Structured diff data:
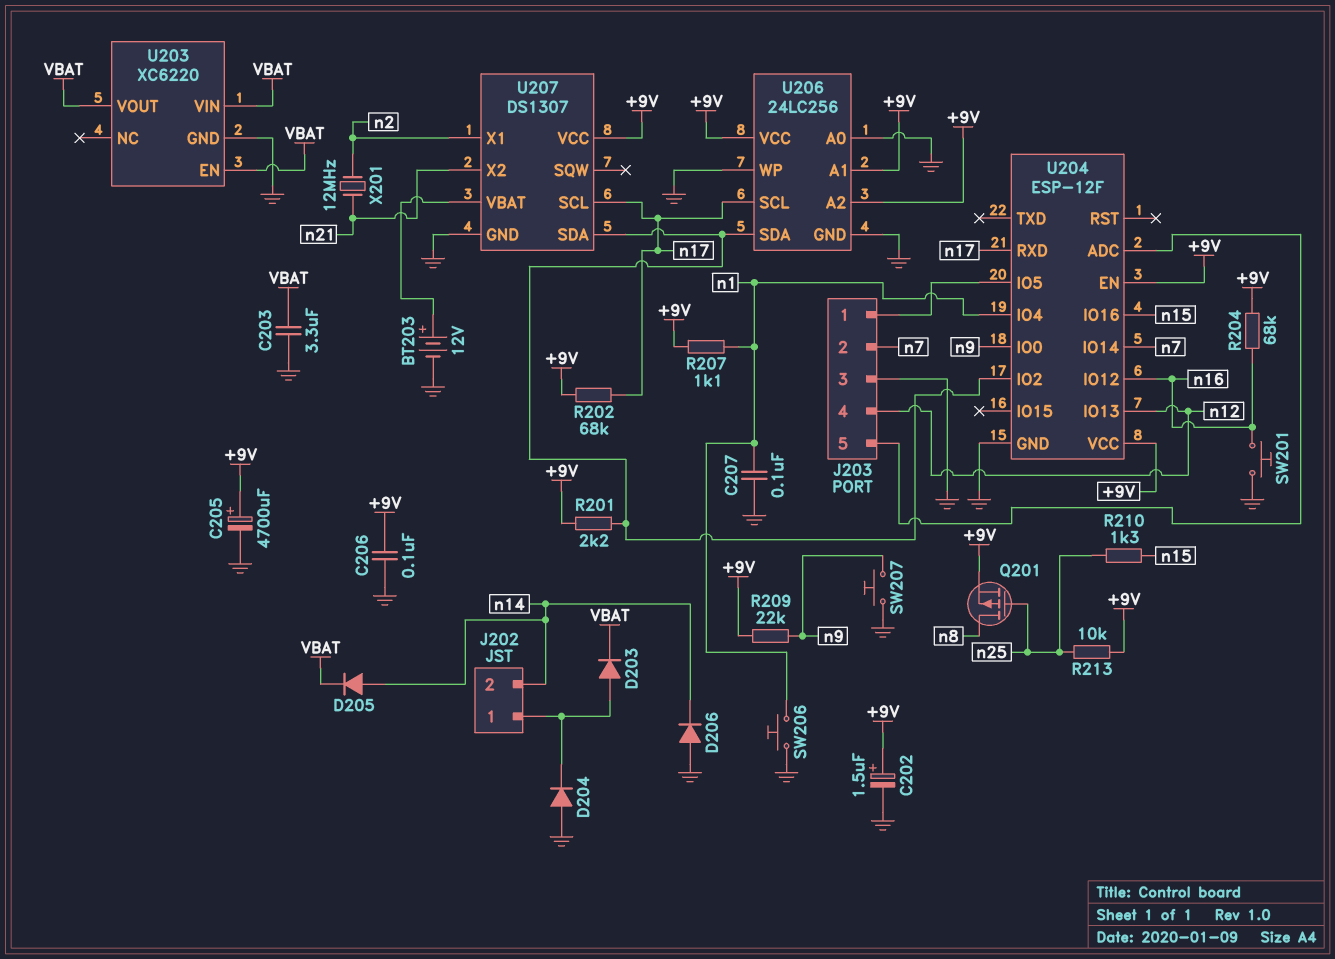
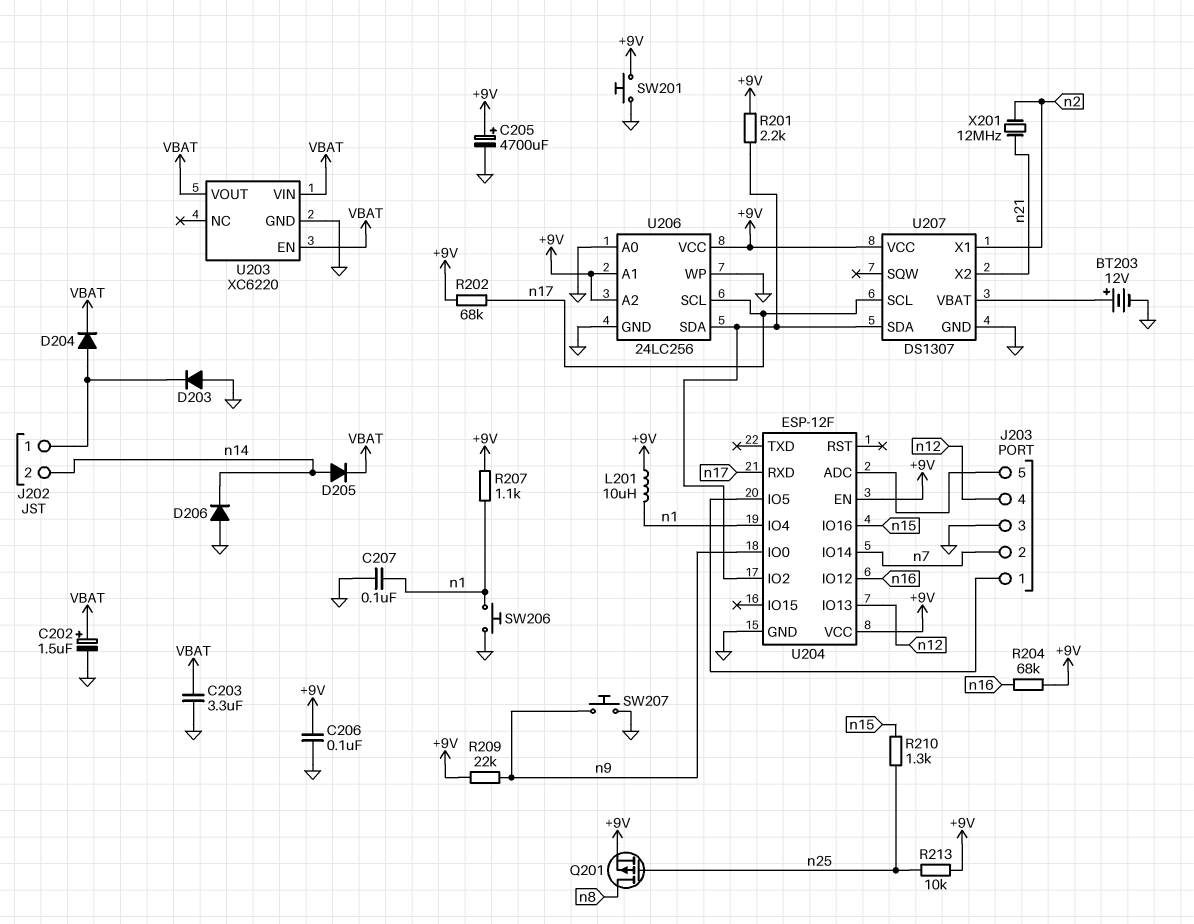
C202: 1.5uF (plus +9V, minus GND) -> 1.5uF (plus VBAT, minus GND)
D203: diode (A J202/1, K VBAT) -> diode (A GND, K J202/1)
D204: diode (A GND, K J202/1) -> diode (A J202/1, K VBAT)
L201: none -> 10uH (+9V, n1)
SW201: button (GND, n16) -> button (+9V, GND)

=== What to produce ===
All entries above, minus the pictures, should be repeated exactly.

=== Solution ===
C202: 1.5uF (plus +9V, minus GND) -> 1.5uF (plus VBAT, minus GND)
D203: diode (A J202/1, K VBAT) -> diode (A GND, K J202/1)
D204: diode (A GND, K J202/1) -> diode (A J202/1, K VBAT)
L201: none -> 10uH (+9V, n1)
SW201: button (GND, n16) -> button (+9V, GND)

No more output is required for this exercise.